- [Problem requirements]: Pull out every line in the records that describes how a shape moved or turned, and copy each one without changes. Leave the pictures out of your answer.

- [Listed records]:
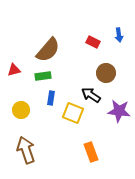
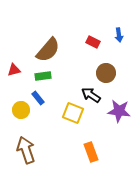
blue rectangle: moved 13 px left; rotated 48 degrees counterclockwise
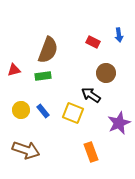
brown semicircle: rotated 20 degrees counterclockwise
blue rectangle: moved 5 px right, 13 px down
purple star: moved 12 px down; rotated 30 degrees counterclockwise
brown arrow: rotated 128 degrees clockwise
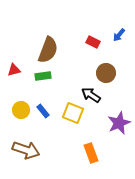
blue arrow: rotated 48 degrees clockwise
orange rectangle: moved 1 px down
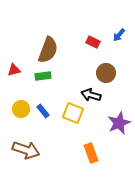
black arrow: rotated 18 degrees counterclockwise
yellow circle: moved 1 px up
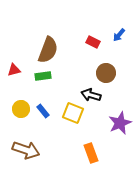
purple star: moved 1 px right
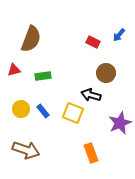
brown semicircle: moved 17 px left, 11 px up
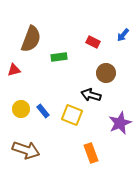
blue arrow: moved 4 px right
green rectangle: moved 16 px right, 19 px up
yellow square: moved 1 px left, 2 px down
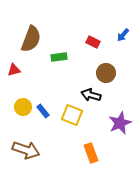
yellow circle: moved 2 px right, 2 px up
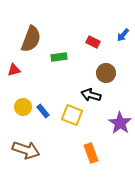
purple star: rotated 15 degrees counterclockwise
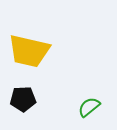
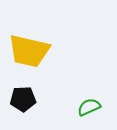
green semicircle: rotated 15 degrees clockwise
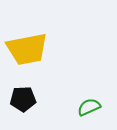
yellow trapezoid: moved 2 px left, 2 px up; rotated 24 degrees counterclockwise
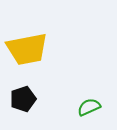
black pentagon: rotated 15 degrees counterclockwise
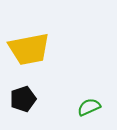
yellow trapezoid: moved 2 px right
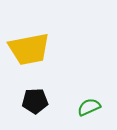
black pentagon: moved 12 px right, 2 px down; rotated 15 degrees clockwise
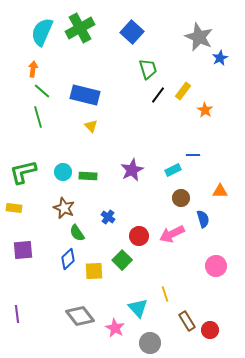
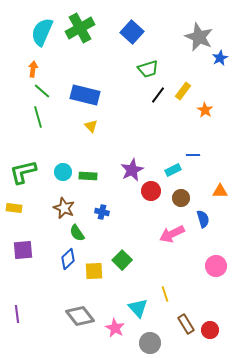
green trapezoid at (148, 69): rotated 90 degrees clockwise
blue cross at (108, 217): moved 6 px left, 5 px up; rotated 24 degrees counterclockwise
red circle at (139, 236): moved 12 px right, 45 px up
brown rectangle at (187, 321): moved 1 px left, 3 px down
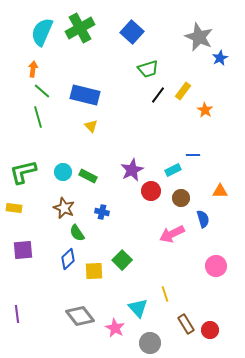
green rectangle at (88, 176): rotated 24 degrees clockwise
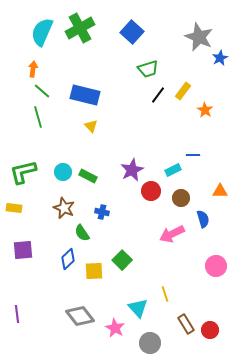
green semicircle at (77, 233): moved 5 px right
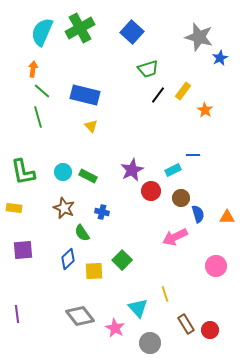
gray star at (199, 37): rotated 8 degrees counterclockwise
green L-shape at (23, 172): rotated 88 degrees counterclockwise
orange triangle at (220, 191): moved 7 px right, 26 px down
blue semicircle at (203, 219): moved 5 px left, 5 px up
pink arrow at (172, 234): moved 3 px right, 3 px down
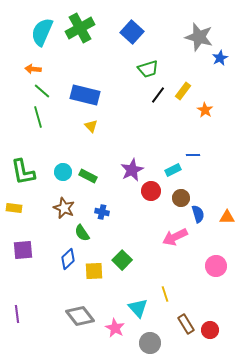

- [Answer to this problem]:
blue rectangle: moved 13 px left; rotated 48 degrees counterclockwise
brown semicircle: rotated 20 degrees counterclockwise
blue rectangle: moved 5 px right, 13 px down
purple star: moved 12 px down; rotated 30 degrees counterclockwise
brown arrow: rotated 128 degrees clockwise
blue arrow: rotated 48 degrees clockwise
orange rectangle: moved 1 px down
black arrow: rotated 18 degrees counterclockwise
yellow circle: moved 1 px up
purple star: moved 1 px right
brown semicircle: moved 17 px left, 11 px up
blue arrow: moved 4 px right
green rectangle: moved 16 px right, 19 px up
yellow square: moved 1 px left, 2 px down
yellow circle: moved 2 px right, 2 px up
purple star: rotated 15 degrees counterclockwise
green semicircle: rotated 15 degrees clockwise
yellow trapezoid: moved 2 px left, 2 px up; rotated 24 degrees counterclockwise
black pentagon: rotated 15 degrees counterclockwise
yellow trapezoid: moved 2 px right
black pentagon: moved 12 px right, 2 px down; rotated 15 degrees clockwise
green trapezoid at (148, 69): rotated 90 degrees clockwise
blue cross at (108, 217): moved 6 px left, 5 px up; rotated 24 degrees counterclockwise
red circle at (139, 236): moved 12 px right, 45 px up
brown rectangle at (187, 321): moved 1 px left, 3 px down
green rectangle at (88, 176): rotated 24 degrees clockwise
green semicircle at (77, 233): moved 5 px right
gray star at (199, 37): rotated 8 degrees counterclockwise
green L-shape at (23, 172): rotated 88 degrees counterclockwise
orange triangle at (220, 191): moved 7 px right, 26 px down
blue semicircle at (203, 219): moved 5 px left, 5 px up
pink arrow at (172, 234): moved 3 px right, 3 px down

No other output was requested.